*STORED DATA*:

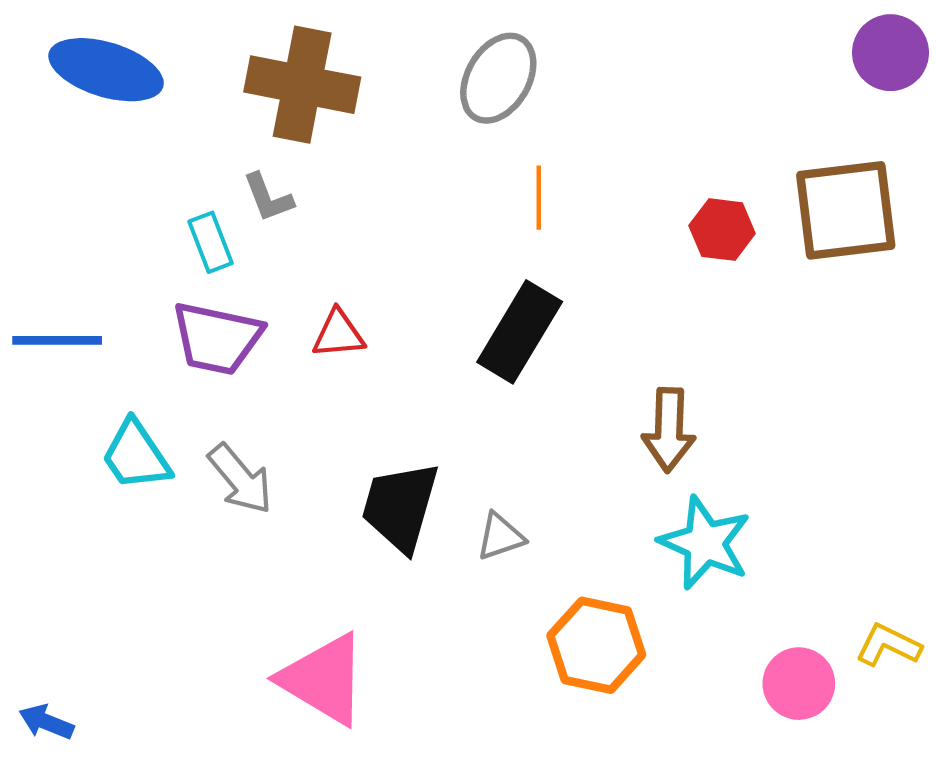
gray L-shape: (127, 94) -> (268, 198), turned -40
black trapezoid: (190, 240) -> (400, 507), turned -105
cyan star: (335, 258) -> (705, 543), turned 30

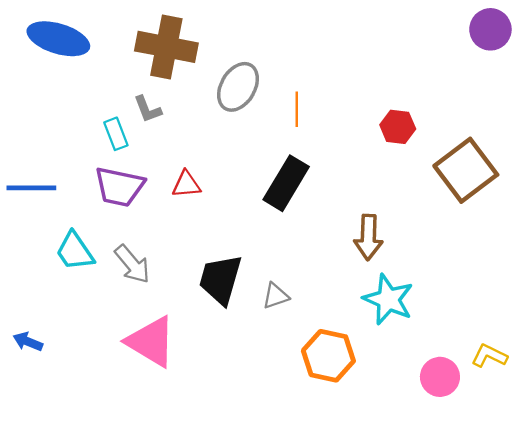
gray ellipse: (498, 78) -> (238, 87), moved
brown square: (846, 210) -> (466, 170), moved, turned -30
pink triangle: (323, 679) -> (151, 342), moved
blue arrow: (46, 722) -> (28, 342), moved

*PROBLEM STATEMENT*:
Your answer must be an exact repeat of the records above, with no pictures in it.

*FINAL ANSWER*:
gray L-shape: (127, 94) -> (268, 198), turned -40
black trapezoid: (190, 240) -> (400, 507), turned -105
cyan star: (335, 258) -> (705, 543), turned 30

gray ellipse: (498, 78) -> (238, 87), moved
brown square: (846, 210) -> (466, 170), moved, turned -30
pink triangle: (323, 679) -> (151, 342), moved
blue arrow: (46, 722) -> (28, 342), moved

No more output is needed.